Description of the task: With the pictures left out, transcribe exactly the lines from the one with "(281, 191) = (345, 206): red marker -> none" through the end of the data.

Provided records Start Marker

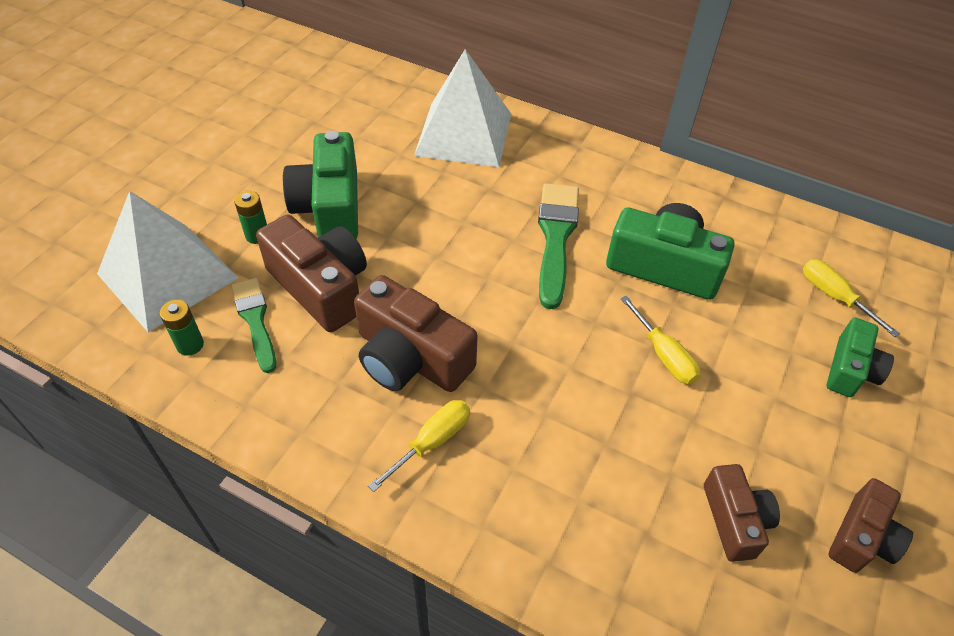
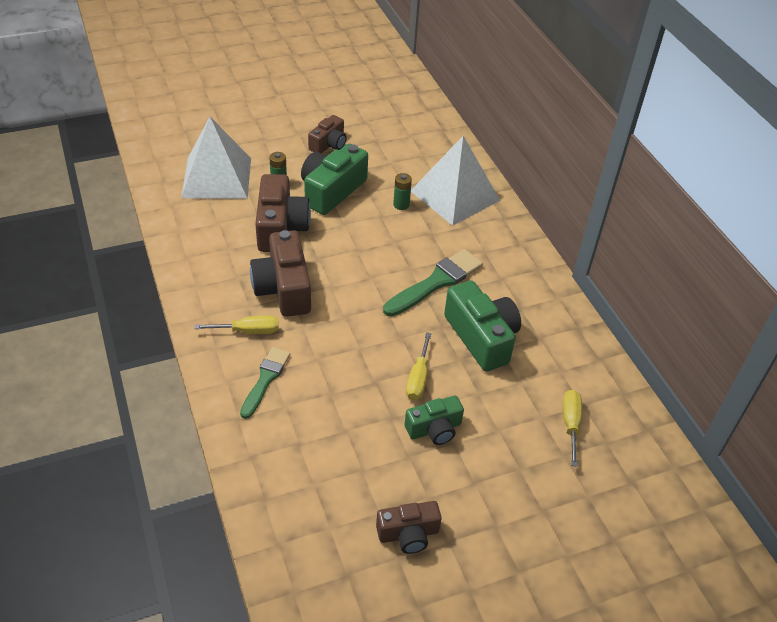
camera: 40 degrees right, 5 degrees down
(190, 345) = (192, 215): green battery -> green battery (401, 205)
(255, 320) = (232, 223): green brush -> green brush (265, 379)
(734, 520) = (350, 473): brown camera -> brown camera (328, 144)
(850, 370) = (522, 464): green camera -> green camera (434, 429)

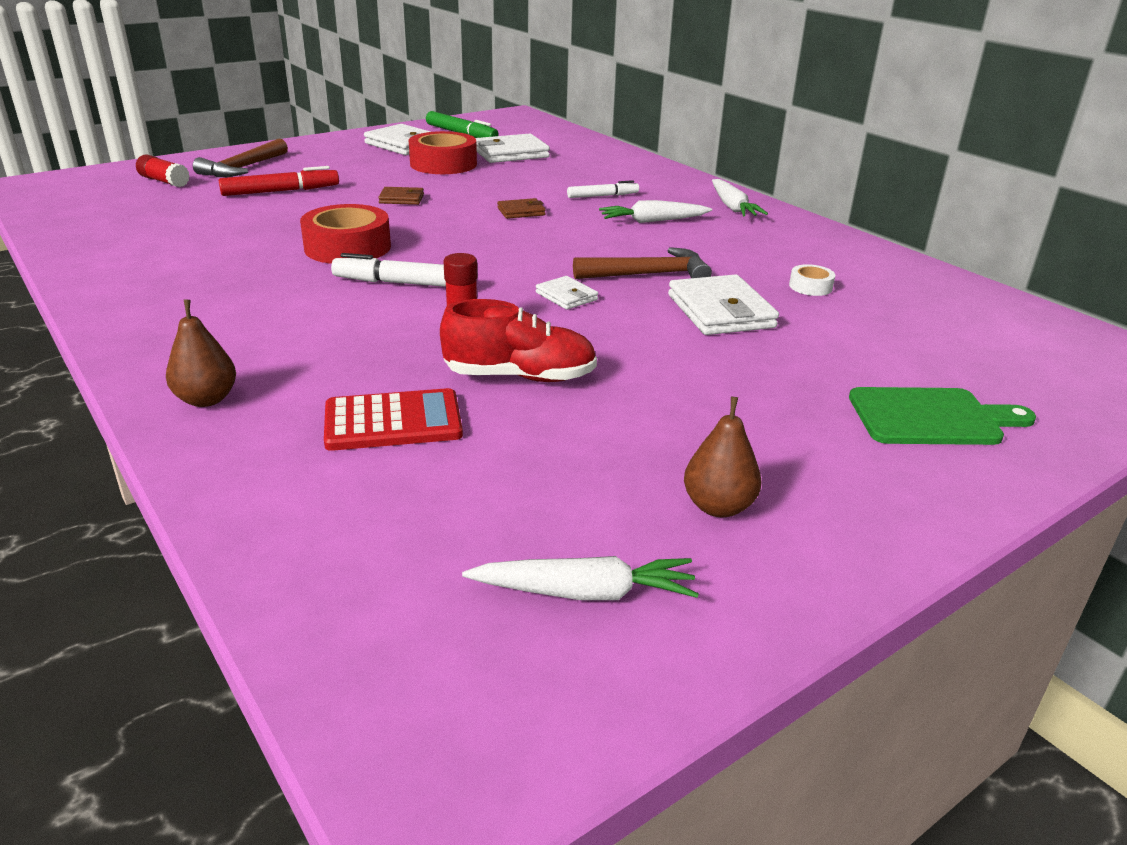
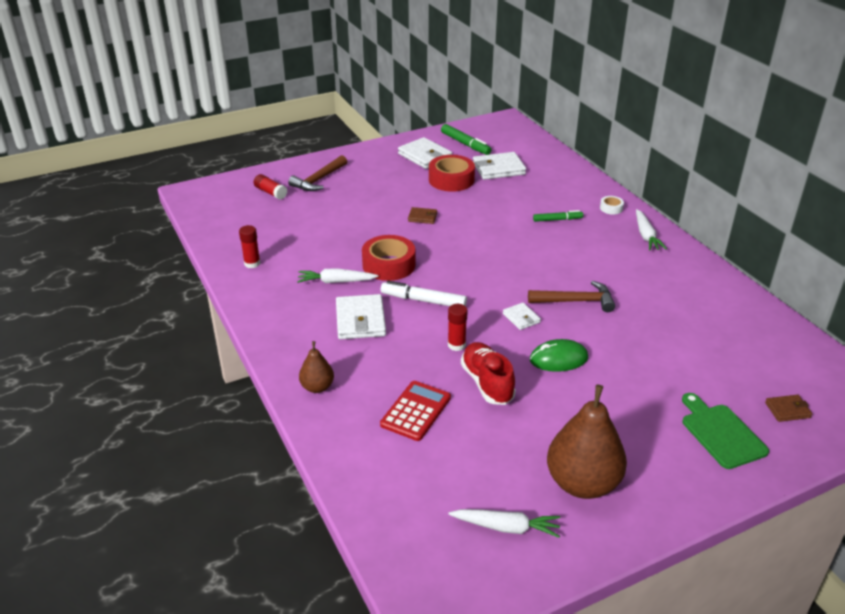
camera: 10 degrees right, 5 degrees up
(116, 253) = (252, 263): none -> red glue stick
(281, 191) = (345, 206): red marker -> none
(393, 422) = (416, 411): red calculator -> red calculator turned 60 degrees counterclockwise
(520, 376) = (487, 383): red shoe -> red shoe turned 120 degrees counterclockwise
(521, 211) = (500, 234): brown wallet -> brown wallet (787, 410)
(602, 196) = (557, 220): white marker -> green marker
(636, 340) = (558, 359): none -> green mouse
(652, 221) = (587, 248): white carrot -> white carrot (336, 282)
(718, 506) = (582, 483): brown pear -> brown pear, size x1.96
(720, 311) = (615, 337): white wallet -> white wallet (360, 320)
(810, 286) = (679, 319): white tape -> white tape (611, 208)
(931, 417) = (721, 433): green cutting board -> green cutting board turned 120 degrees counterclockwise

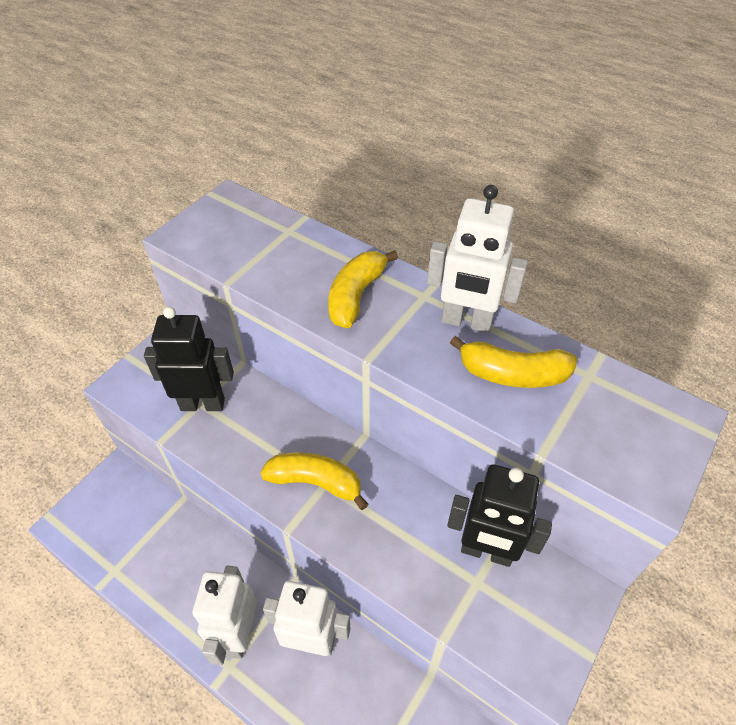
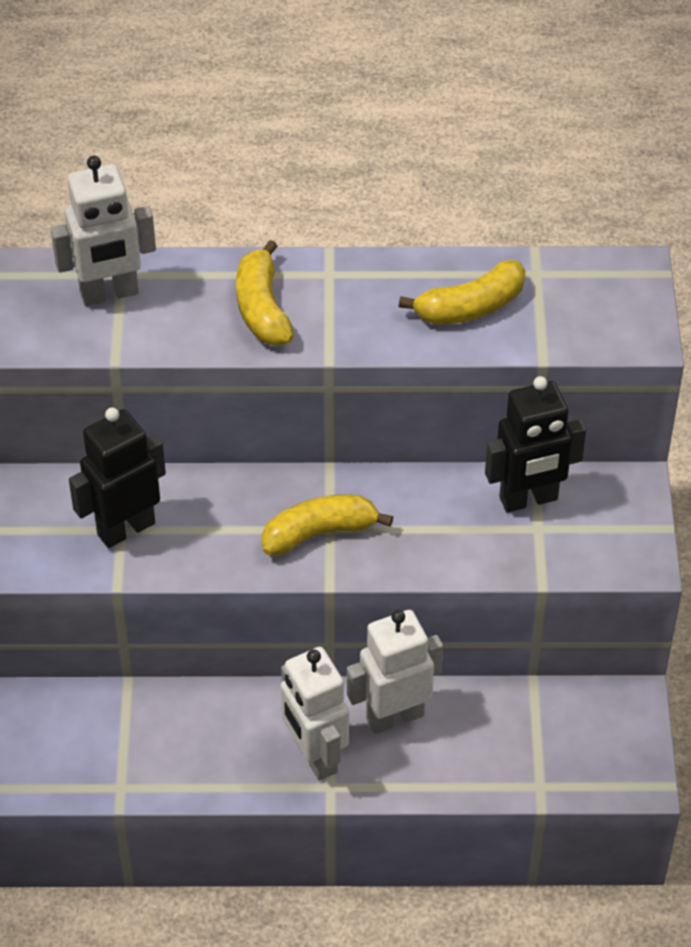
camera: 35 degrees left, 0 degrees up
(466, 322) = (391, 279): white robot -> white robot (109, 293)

Provided records End Marker

Written response:
(281, 191) = (345, 206): red marker -> none
(393, 422) = (416, 411): red calculator -> red calculator turned 60 degrees counterclockwise
(520, 376) = (487, 383): red shoe -> red shoe turned 120 degrees counterclockwise
(521, 211) = (500, 234): brown wallet -> brown wallet (787, 410)
(602, 196) = (557, 220): white marker -> green marker
(636, 340) = (558, 359): none -> green mouse
(652, 221) = (587, 248): white carrot -> white carrot (336, 282)
(718, 506) = (582, 483): brown pear -> brown pear, size x1.96
(720, 311) = (615, 337): white wallet -> white wallet (360, 320)
(810, 286) = (679, 319): white tape -> white tape (611, 208)
(931, 417) = (721, 433): green cutting board -> green cutting board turned 120 degrees counterclockwise

camera: 35 degrees left, 0 degrees up
(466, 322) = (391, 279): white robot -> white robot (109, 293)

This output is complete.